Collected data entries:
|---|
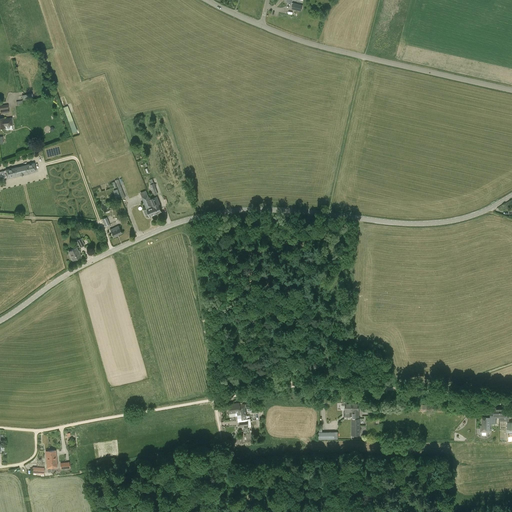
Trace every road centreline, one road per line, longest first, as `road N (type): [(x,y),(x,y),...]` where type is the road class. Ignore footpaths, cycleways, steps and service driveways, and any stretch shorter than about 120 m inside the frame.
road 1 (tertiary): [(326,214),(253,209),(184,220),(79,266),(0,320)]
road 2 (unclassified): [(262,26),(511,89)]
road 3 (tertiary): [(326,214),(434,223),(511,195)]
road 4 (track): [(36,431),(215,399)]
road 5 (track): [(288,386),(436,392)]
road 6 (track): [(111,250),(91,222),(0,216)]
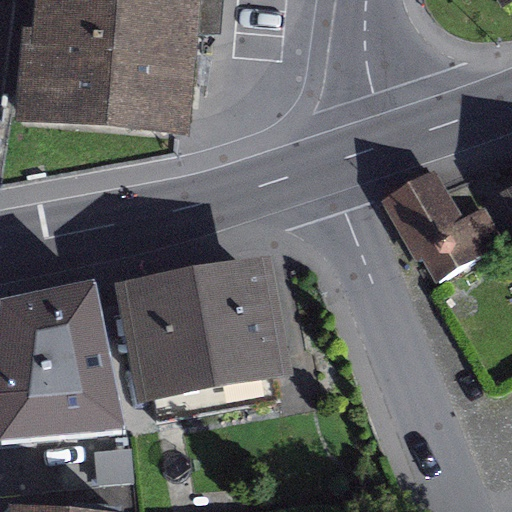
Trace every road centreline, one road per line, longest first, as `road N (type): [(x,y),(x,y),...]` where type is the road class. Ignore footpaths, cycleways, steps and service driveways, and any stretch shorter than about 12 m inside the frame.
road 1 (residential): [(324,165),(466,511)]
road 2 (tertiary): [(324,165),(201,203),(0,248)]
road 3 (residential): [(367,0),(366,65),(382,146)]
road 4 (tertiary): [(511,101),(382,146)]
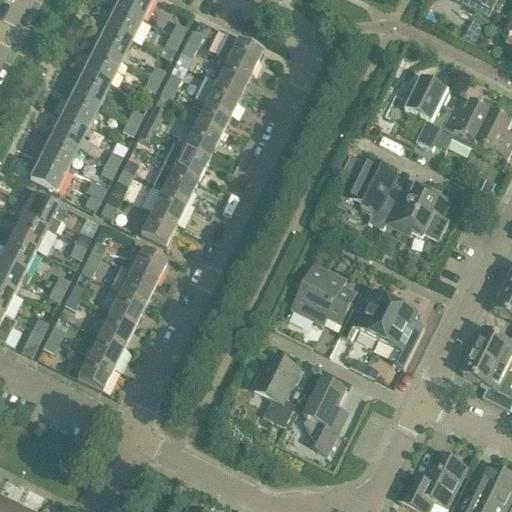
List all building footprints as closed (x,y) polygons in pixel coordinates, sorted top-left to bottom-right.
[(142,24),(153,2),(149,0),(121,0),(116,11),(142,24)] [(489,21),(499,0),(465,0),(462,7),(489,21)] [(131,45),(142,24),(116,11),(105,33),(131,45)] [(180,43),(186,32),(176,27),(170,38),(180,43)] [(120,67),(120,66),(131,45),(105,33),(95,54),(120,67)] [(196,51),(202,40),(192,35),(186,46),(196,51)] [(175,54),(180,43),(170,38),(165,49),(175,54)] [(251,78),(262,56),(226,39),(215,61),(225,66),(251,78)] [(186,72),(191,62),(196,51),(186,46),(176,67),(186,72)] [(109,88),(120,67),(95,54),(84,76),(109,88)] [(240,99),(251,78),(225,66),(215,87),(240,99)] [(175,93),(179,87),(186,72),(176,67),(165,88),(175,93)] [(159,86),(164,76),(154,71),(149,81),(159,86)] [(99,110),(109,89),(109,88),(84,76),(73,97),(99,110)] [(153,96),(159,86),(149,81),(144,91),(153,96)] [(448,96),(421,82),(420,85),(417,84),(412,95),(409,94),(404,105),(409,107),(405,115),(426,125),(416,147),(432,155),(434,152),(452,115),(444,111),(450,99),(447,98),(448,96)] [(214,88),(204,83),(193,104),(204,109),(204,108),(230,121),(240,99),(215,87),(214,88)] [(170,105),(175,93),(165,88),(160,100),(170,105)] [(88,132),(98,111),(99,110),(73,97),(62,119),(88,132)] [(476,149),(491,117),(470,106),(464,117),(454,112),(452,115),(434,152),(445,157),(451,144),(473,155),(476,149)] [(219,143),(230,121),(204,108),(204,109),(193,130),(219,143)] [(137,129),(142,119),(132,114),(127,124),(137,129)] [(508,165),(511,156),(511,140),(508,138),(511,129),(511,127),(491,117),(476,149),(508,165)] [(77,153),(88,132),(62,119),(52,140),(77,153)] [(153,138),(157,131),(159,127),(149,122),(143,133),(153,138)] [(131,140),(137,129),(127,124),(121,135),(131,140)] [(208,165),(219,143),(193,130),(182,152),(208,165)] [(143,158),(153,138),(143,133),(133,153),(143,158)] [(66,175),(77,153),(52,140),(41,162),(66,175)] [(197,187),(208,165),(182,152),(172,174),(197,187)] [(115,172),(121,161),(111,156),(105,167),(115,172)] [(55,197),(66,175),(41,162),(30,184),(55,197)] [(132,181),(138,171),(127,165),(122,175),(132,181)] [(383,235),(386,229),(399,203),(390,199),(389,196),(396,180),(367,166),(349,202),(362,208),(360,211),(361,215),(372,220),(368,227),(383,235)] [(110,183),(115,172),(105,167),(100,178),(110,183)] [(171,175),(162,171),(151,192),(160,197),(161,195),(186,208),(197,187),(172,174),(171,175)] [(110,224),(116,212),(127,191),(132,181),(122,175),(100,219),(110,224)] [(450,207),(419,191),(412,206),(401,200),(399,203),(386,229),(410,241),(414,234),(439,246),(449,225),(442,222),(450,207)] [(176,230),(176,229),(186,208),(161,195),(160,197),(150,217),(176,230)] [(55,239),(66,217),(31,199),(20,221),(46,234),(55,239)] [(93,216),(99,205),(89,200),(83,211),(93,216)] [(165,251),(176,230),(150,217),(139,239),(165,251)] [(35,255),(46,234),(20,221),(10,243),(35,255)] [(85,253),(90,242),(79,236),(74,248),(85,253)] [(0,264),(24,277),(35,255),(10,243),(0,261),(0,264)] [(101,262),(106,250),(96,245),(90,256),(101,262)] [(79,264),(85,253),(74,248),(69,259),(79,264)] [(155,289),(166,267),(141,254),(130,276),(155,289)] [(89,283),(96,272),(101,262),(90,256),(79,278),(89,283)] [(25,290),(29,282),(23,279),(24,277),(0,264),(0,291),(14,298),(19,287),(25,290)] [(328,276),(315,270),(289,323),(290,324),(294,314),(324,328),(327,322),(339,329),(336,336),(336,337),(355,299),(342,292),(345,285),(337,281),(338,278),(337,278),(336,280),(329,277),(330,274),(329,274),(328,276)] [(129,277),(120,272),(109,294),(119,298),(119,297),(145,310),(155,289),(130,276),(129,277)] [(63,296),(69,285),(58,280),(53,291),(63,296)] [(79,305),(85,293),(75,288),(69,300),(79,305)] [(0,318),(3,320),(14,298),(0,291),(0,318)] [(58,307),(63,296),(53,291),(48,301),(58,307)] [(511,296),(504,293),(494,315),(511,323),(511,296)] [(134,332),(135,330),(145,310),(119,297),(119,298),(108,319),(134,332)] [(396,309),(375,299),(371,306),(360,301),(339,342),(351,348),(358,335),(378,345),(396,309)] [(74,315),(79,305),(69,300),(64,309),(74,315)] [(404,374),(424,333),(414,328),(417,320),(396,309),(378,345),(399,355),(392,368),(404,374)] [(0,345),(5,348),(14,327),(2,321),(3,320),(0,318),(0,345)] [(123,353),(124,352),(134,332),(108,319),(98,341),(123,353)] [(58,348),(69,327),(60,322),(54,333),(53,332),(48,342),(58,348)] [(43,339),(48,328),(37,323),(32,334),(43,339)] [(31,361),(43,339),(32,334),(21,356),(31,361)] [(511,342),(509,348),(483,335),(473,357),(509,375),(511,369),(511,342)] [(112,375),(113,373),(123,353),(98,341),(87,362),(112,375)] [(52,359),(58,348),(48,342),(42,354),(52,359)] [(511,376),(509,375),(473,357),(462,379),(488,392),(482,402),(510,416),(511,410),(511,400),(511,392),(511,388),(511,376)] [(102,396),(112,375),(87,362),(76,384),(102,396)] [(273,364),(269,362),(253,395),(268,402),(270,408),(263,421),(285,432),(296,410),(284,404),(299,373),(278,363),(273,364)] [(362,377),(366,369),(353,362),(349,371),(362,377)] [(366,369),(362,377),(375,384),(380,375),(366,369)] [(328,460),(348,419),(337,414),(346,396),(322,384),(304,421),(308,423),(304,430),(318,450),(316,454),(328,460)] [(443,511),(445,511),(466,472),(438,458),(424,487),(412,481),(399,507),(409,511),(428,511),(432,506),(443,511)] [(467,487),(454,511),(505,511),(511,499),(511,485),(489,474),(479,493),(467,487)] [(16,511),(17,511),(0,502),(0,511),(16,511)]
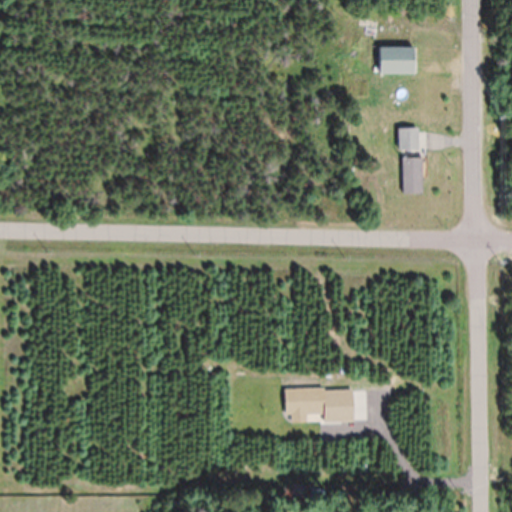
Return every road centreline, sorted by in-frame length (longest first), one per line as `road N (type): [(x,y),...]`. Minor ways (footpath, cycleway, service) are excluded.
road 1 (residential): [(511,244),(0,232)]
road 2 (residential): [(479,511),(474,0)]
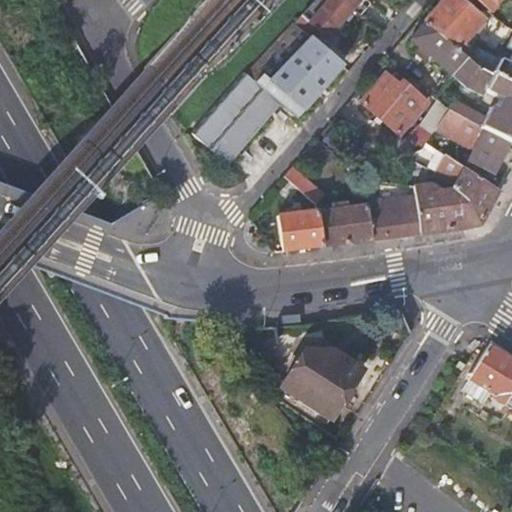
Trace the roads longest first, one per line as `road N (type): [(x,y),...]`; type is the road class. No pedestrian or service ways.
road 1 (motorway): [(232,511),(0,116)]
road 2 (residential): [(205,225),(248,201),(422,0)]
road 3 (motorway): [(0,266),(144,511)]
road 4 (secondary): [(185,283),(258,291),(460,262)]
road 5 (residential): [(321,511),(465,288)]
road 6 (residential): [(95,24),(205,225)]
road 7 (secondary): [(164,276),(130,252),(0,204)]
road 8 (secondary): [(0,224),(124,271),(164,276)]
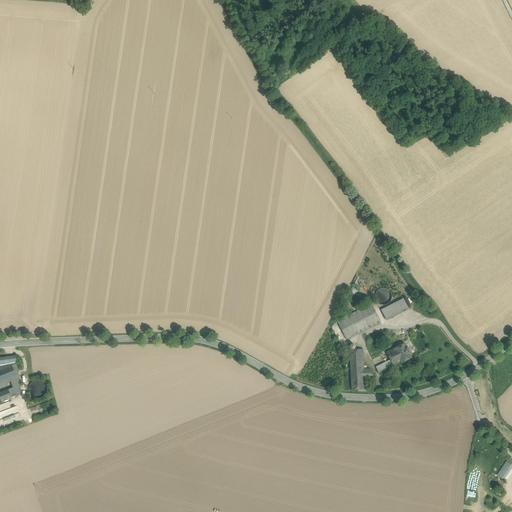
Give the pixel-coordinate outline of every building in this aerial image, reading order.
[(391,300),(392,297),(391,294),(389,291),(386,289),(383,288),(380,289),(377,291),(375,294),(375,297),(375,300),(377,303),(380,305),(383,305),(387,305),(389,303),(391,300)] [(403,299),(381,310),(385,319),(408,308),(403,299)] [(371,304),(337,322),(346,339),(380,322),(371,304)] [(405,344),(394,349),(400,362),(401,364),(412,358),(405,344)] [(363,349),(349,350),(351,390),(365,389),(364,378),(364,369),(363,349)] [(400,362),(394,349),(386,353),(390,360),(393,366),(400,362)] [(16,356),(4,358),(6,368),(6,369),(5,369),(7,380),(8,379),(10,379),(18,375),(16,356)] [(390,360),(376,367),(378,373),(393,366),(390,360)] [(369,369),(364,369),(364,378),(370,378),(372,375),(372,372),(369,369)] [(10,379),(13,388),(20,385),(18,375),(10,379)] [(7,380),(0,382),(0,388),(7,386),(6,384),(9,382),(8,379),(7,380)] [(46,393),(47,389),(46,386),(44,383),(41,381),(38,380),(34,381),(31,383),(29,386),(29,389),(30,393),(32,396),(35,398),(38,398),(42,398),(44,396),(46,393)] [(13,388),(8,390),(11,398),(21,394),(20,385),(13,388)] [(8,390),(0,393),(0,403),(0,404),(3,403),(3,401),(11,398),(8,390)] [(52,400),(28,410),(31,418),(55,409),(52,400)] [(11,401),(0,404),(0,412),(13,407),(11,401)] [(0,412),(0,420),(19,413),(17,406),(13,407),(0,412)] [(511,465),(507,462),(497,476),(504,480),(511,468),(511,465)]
|---|
__PROBLEM DETAILS__:
Return, unchanged and line for line, the part of the records that opens with the line containing "Trace the roads" and closes with the line containing "road 6 (residential): [(95,24),(205,225)]", including both of those lines.

__COMPLETE ANSWER__:
Trace the roads longest first, one per line as `road N (type): [(x,y),...]`; type is the road class. No pedestrian or service ways.
road 1 (motorway): [(232,511),(0,116)]
road 2 (residential): [(205,225),(248,201),(422,0)]
road 3 (motorway): [(0,266),(144,511)]
road 4 (secondary): [(185,283),(258,291),(460,262)]
road 5 (residential): [(321,511),(465,288)]
road 6 (residential): [(95,24),(205,225)]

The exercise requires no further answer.